> [Your instructions]
Which of the lines in the data mention the string "diamond"? List them all.

> [Data to use]
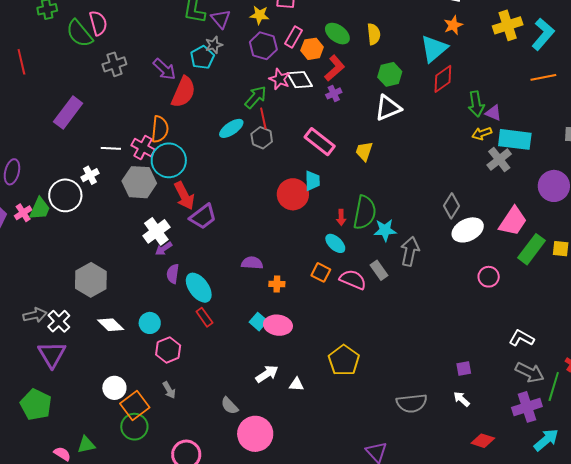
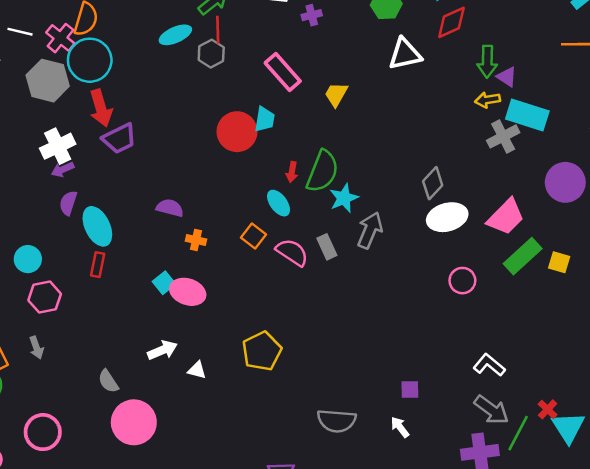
white triangle: (388, 108) -> (405, 54), moved
cyan star: (385, 230) -> (344, 198), turned -30
red rectangle: (204, 317) -> (98, 265), turned 36

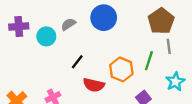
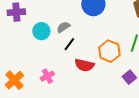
gray semicircle: (68, 24) -> (63, 27), moved
cyan circle: (46, 36) -> (41, 31), moved

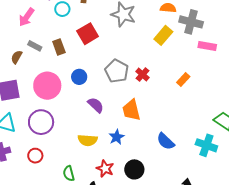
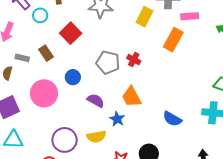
orange rectangle: (183, 79) -> (173, 40), moved, size x1.6
purple circle: (41, 122) -> (65, 140), moved
blue star: (117, 137) -> (117, 119), moved

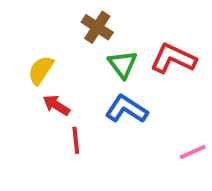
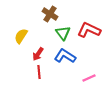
red arrow: (56, 105) -> (38, 54), moved, turned -88
pink line: (193, 152) -> (89, 78), moved

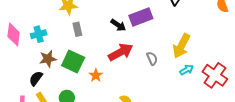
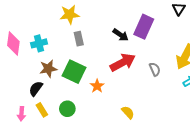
purple rectangle: (141, 17) -> (144, 27), turned -45

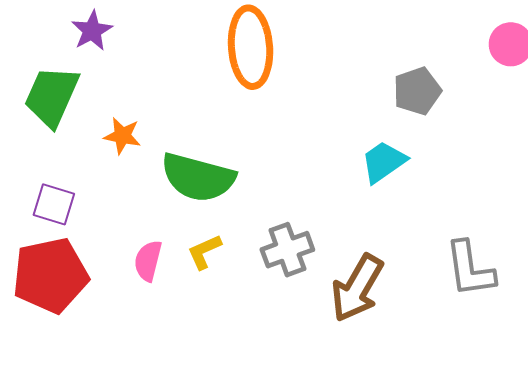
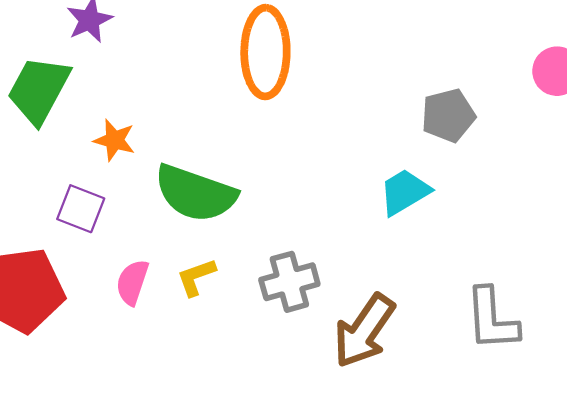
purple square: (54, 204) -> (81, 209), moved

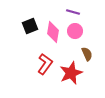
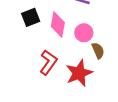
pink circle: (75, 31) -> (84, 33), moved

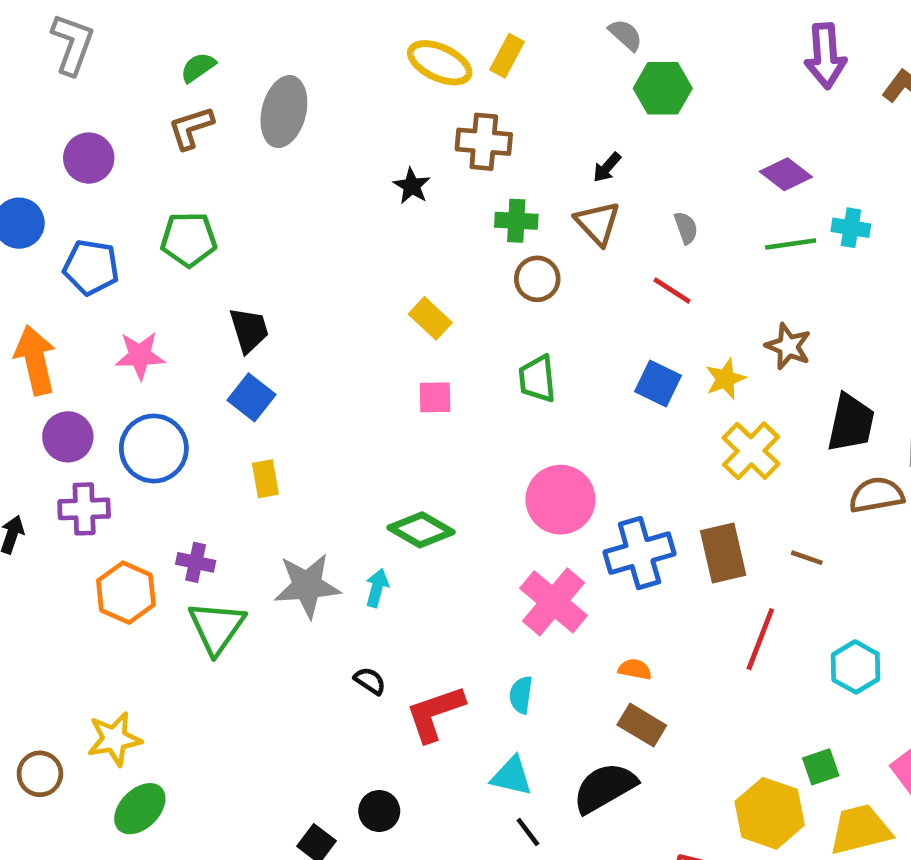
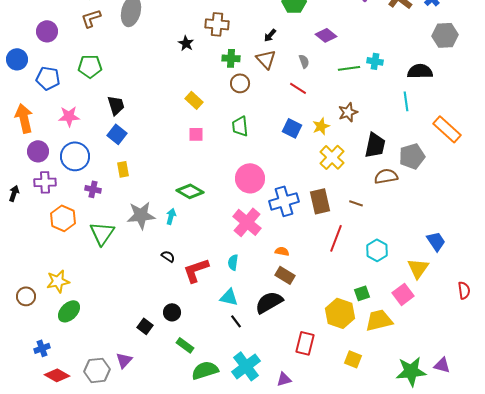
purple diamond: (786, 174) -> (326, 35), moved
brown star: (788, 346) -> (348, 112), turned 30
purple cross: (196, 562) -> (93, 189), moved

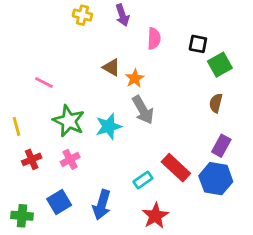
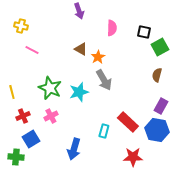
yellow cross: (82, 15) -> (21, 26), moved
purple arrow: (122, 15) -> (79, 11), moved
pink line: (44, 82) -> (32, 50), moved
cyan rectangle: (143, 180) -> (104, 131), turned -40
blue square: (59, 202) -> (31, 139), moved
red star: (155, 216) -> (133, 157), moved, turned 30

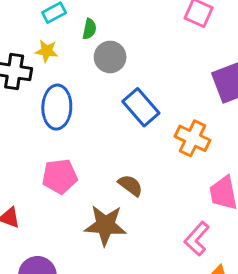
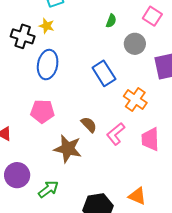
green semicircle: (89, 29) -> (111, 21), moved
gray circle: (110, 57) -> (135, 44), moved
pink L-shape: (197, 239) -> (116, 134), moved

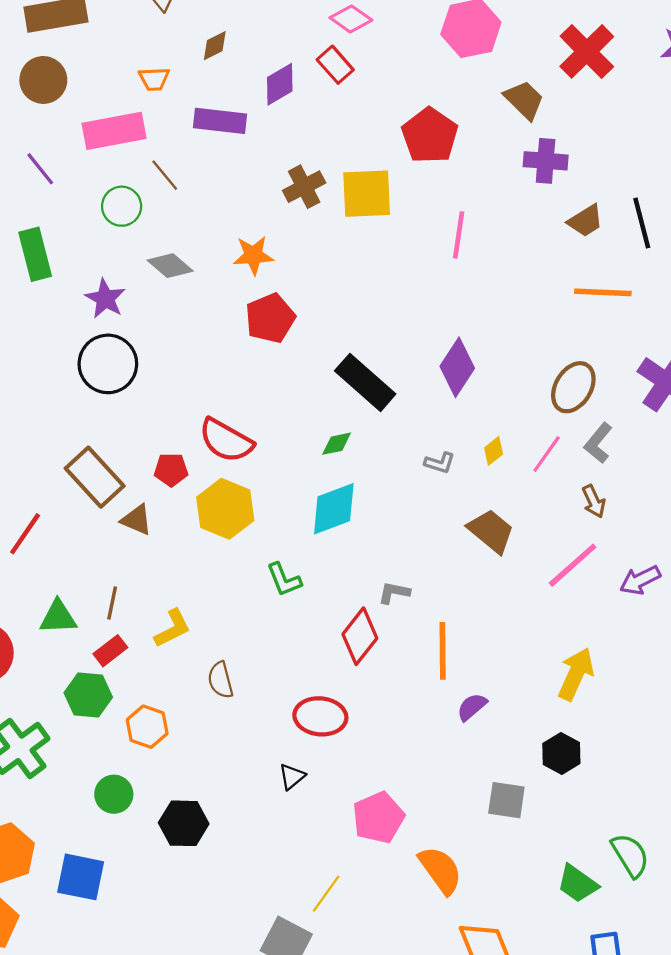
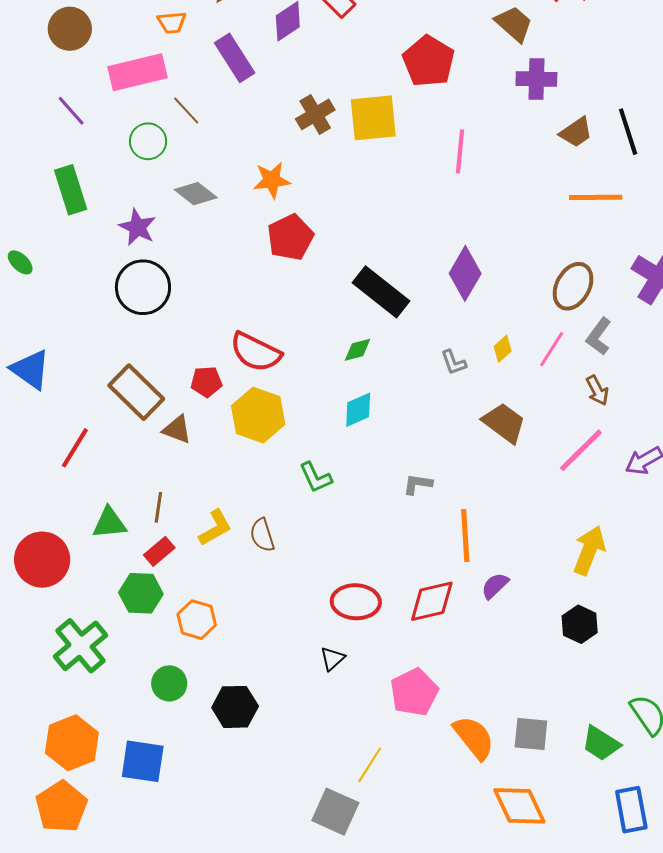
purple rectangle: (220, 121) -> (235, 58), turned 54
gray L-shape: (440, 463) -> (453, 362), turned 56
cyan diamond: (334, 509) -> (358, 410), size x0.7
red diamond: (360, 636) -> (432, 601), moved, turned 42
brown semicircle: (220, 680) -> (262, 535), moved
gray square: (506, 800) -> (531, 734), moved

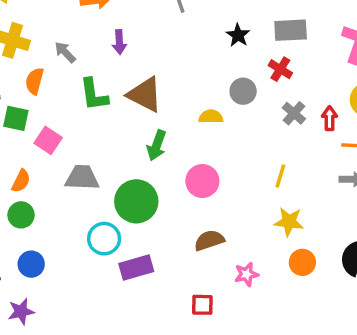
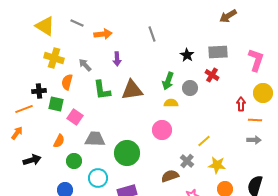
brown triangle: (145, 95) -> (132, 90), turned -35
gray cross: (294, 113) -> (187, 161), moved
green arrow: (157, 145) -> (168, 81), moved
yellow line: (280, 176) -> (204, 141), moved, turned 32
pink circle: (202, 181) -> (162, 130), moved
green circle: (21, 215) -> (74, 161), moved
cyan circle: (104, 239) -> (98, 178), moved

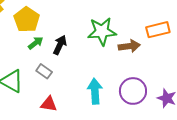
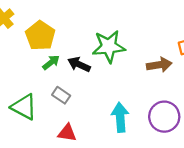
green star: (102, 31) -> (109, 46), moved
black arrow: (60, 45) -> (79, 64), turned -90

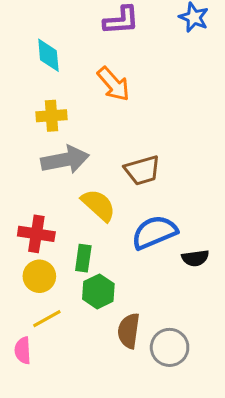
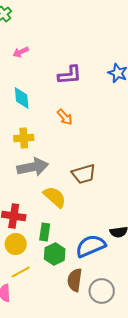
orange arrow: (114, 84) -> (65, 117), size x0.7
blue semicircle: (154, 232) -> (91, 246), moved

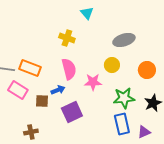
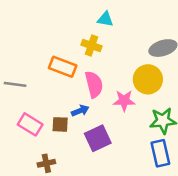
cyan triangle: (87, 13) -> (105, 19), moved, turned -40
yellow circle: (112, 65) -> (148, 79), size x1.5
orange rectangle: (30, 68) -> (63, 67), moved
pink rectangle: (18, 90) -> (30, 124), moved

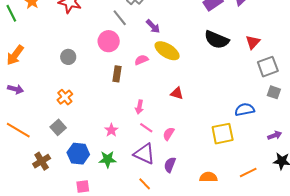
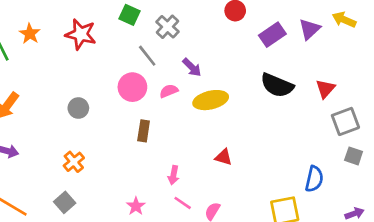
yellow ellipse: (167, 51) -> (211, 100), turned -45
pink semicircle: (141, 60) -> (169, 91), moved
blue semicircle: (245, 110) -> (314, 179), turned 114

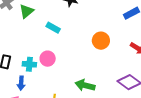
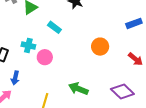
cyan cross: (29, 64) -> (28, 46), moved

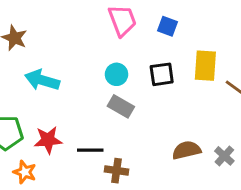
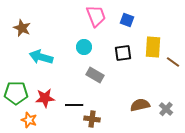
cyan circle: (117, 74) -> (84, 47), moved

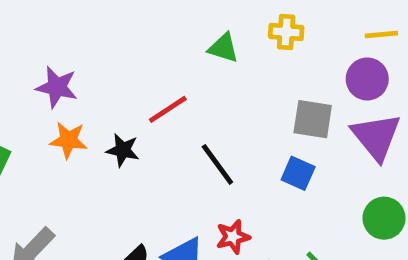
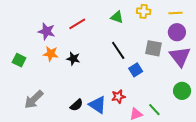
yellow line: (381, 34) -> (176, 13), moved
red line: (168, 109) -> (77, 24), moved
black line: (217, 164) -> (118, 50), moved
blue square: (298, 173) -> (136, 70), moved, turned 32

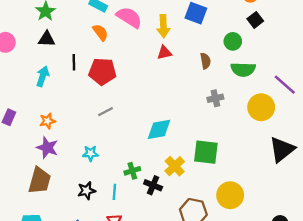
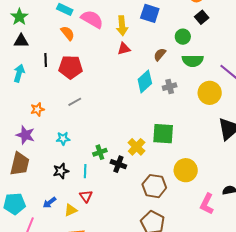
brown semicircle: (205, 61) -> (160, 54), turned -128
orange star: (47, 121) -> (37, 109), moved
cyan diamond: (159, 129) -> (145, 81), moved, turned -30

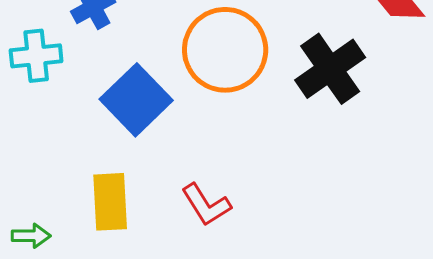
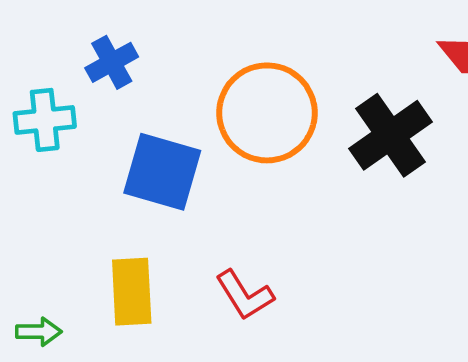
blue square: (136, 100) -> (162, 172), turned -30

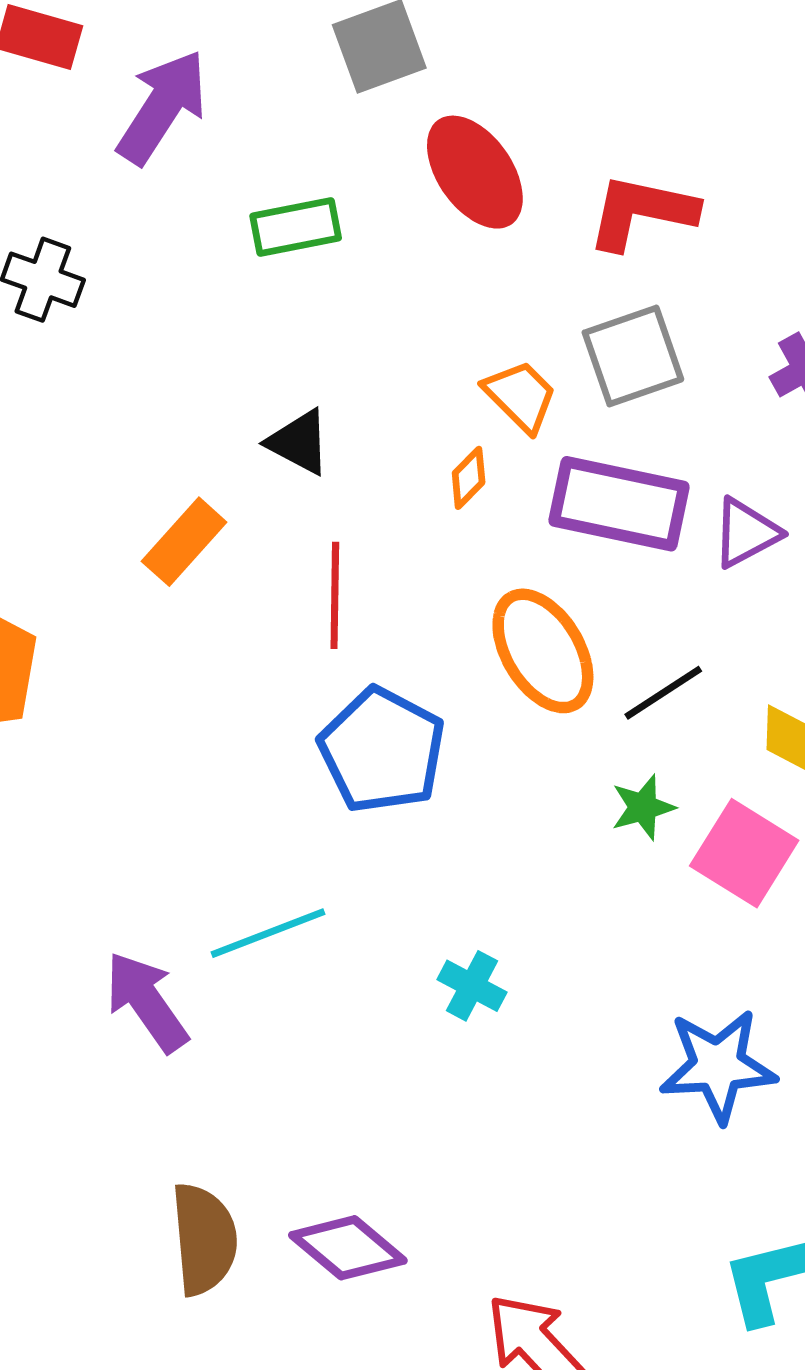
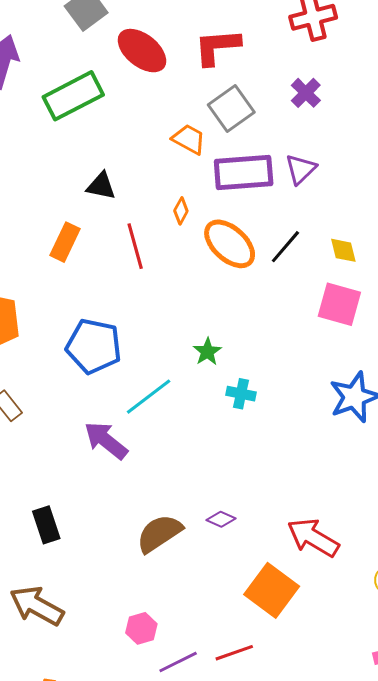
green rectangle: (296, 227) -> (73, 96), size x1.5
orange diamond: (469, 478) -> (181, 211), moved
blue pentagon: (382, 750) -> (94, 346), moved
green star: (643, 807) -> (207, 352), moved
brown semicircle: (204, 1239) -> (159, 533), turned -102
purple diamond: (348, 1248) -> (221, 519), size x0.6

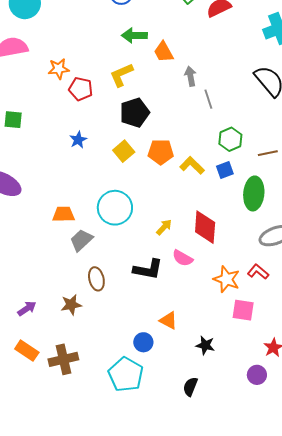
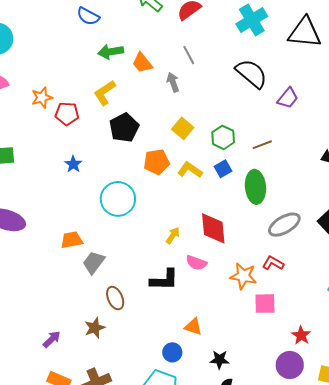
gray line: (208, 99) -> (189, 55), moved
yellow square: (124, 151) -> (183, 128), moved
cyan circle: (115, 208) -> (118, 199), moved
black star: (205, 345) -> (220, 360), moved
purple circle: (257, 375) -> (290, 365), size x1.4

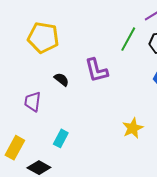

> [Response]
purple diamond: (786, 174) -> (326, 35), moved
cyan diamond: (334, 509) -> (358, 410), size x0.7
red diamond: (360, 636) -> (432, 601), moved, turned 42
cyan diamond: (159, 129) -> (145, 81), moved, turned -30
orange diamond: (469, 478) -> (181, 211), moved
purple diamond: (348, 1248) -> (221, 519), size x0.6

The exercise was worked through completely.